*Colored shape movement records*

________________________________________

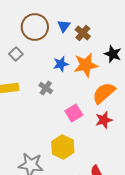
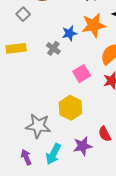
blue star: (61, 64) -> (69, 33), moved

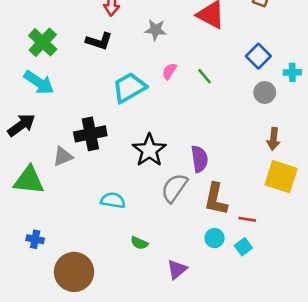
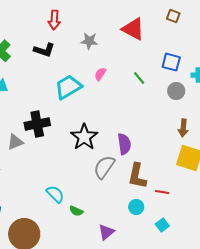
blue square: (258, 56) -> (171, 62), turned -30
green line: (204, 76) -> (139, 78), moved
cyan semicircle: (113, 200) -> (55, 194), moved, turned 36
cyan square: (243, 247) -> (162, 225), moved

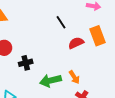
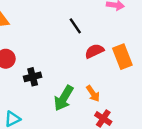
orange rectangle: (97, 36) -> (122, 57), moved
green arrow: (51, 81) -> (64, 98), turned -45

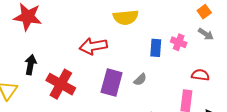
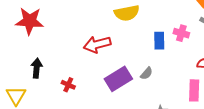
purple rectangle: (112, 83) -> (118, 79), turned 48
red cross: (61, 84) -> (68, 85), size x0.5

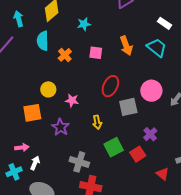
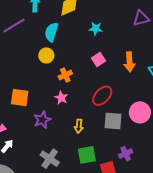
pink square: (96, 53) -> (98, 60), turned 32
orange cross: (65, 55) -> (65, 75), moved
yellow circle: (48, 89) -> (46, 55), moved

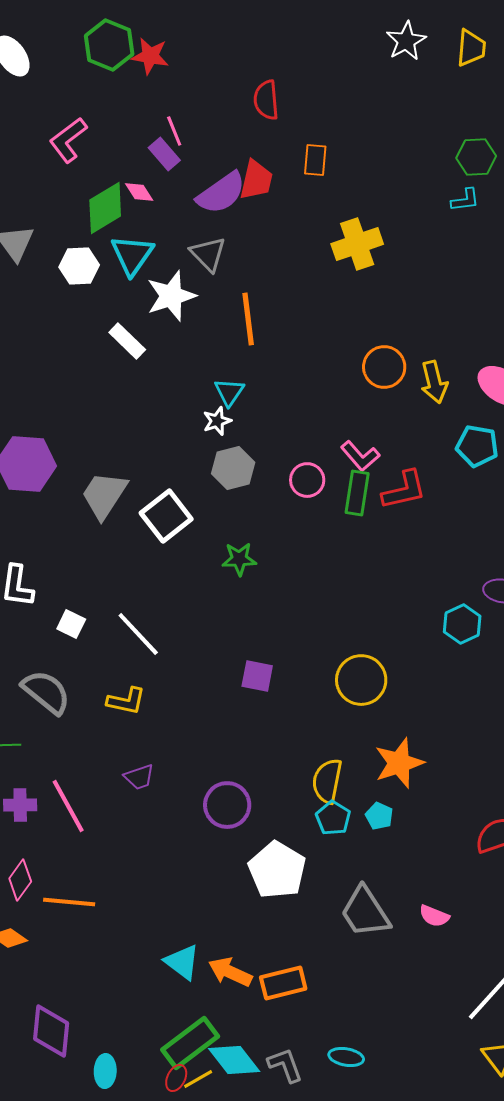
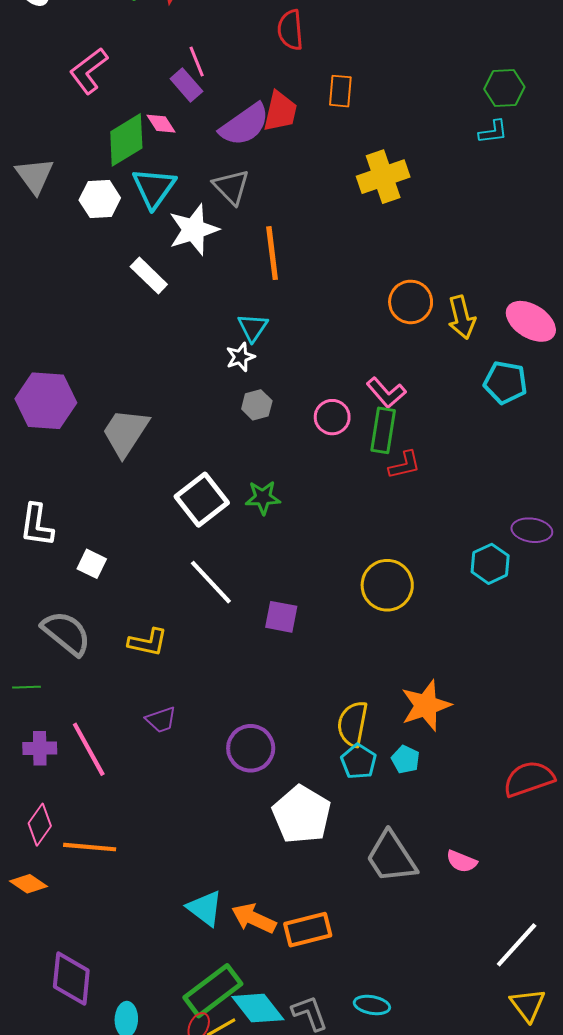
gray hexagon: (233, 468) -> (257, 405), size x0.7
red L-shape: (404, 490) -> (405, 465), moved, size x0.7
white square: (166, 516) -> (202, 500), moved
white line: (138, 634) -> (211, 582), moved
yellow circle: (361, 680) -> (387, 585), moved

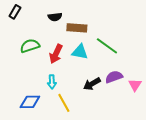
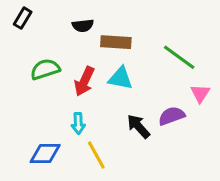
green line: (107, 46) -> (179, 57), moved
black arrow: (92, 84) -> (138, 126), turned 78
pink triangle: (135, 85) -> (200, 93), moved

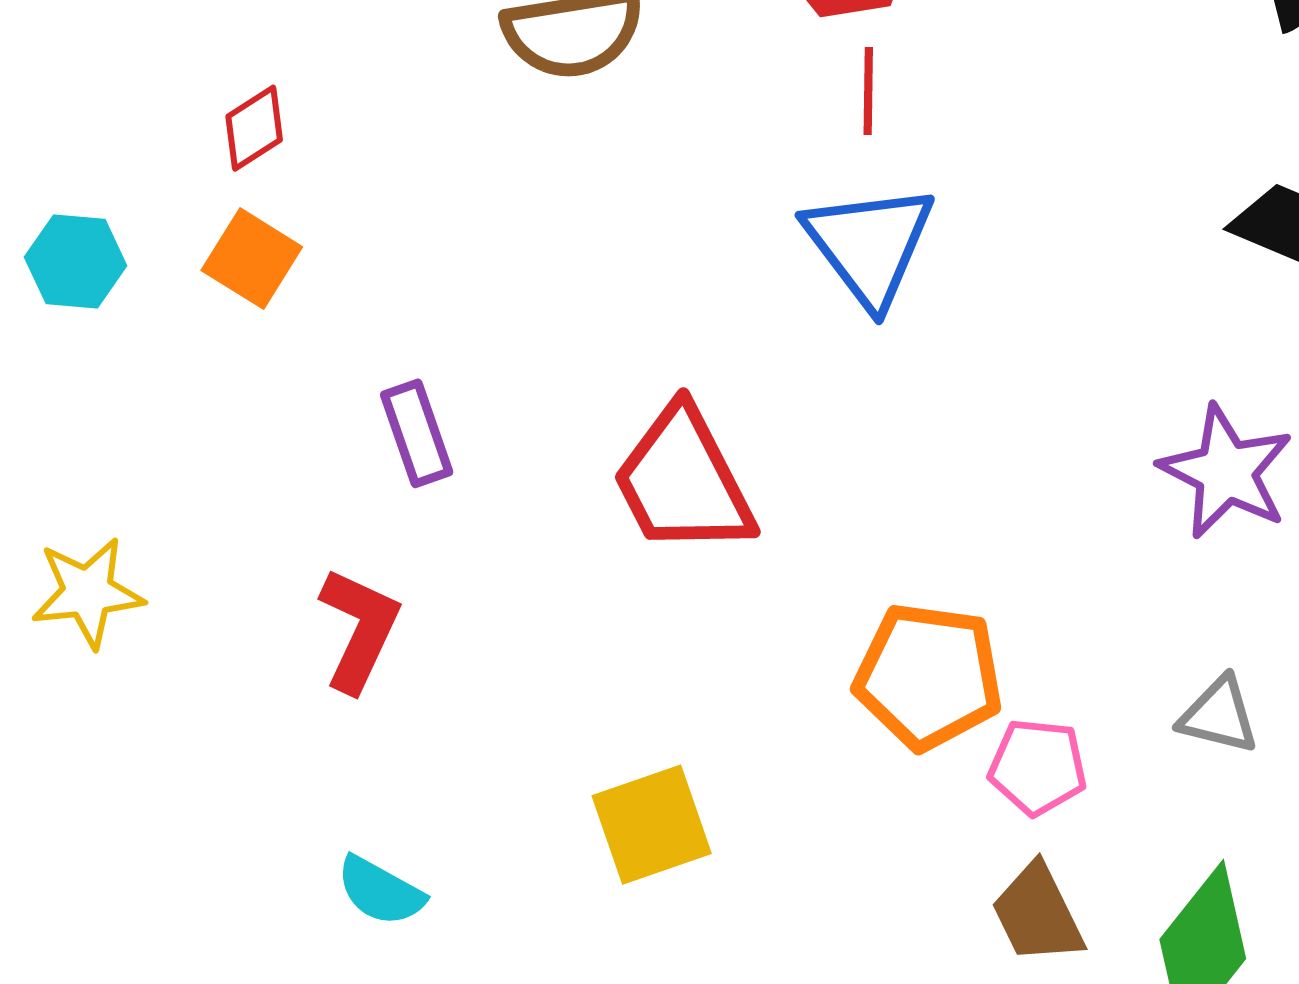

________________________________________

*Exercise requirements*
Your answer must be a verbatim copy of the entries above, with no images included.

*Output of the task*
blue star: (61, 64) -> (69, 33), moved

blue square: (258, 56) -> (171, 62), turned -30
green line: (204, 76) -> (139, 78), moved
cyan semicircle: (113, 200) -> (55, 194), moved, turned 36
cyan square: (243, 247) -> (162, 225), moved

orange rectangle: (97, 36) -> (122, 57), moved
green arrow: (51, 81) -> (64, 98), turned -45

purple rectangle: (112, 83) -> (118, 79), turned 48
red cross: (61, 84) -> (68, 85), size x0.5

pink square: (96, 53) -> (98, 60), turned 32
orange cross: (65, 55) -> (65, 75), moved
yellow circle: (48, 89) -> (46, 55), moved

gray hexagon: (233, 468) -> (257, 405), size x0.7
red L-shape: (404, 490) -> (405, 465), moved, size x0.7
white square: (166, 516) -> (202, 500), moved
white line: (138, 634) -> (211, 582), moved
yellow circle: (361, 680) -> (387, 585), moved

green line: (107, 46) -> (179, 57), moved
black arrow: (92, 84) -> (138, 126), turned 78
pink triangle: (135, 85) -> (200, 93), moved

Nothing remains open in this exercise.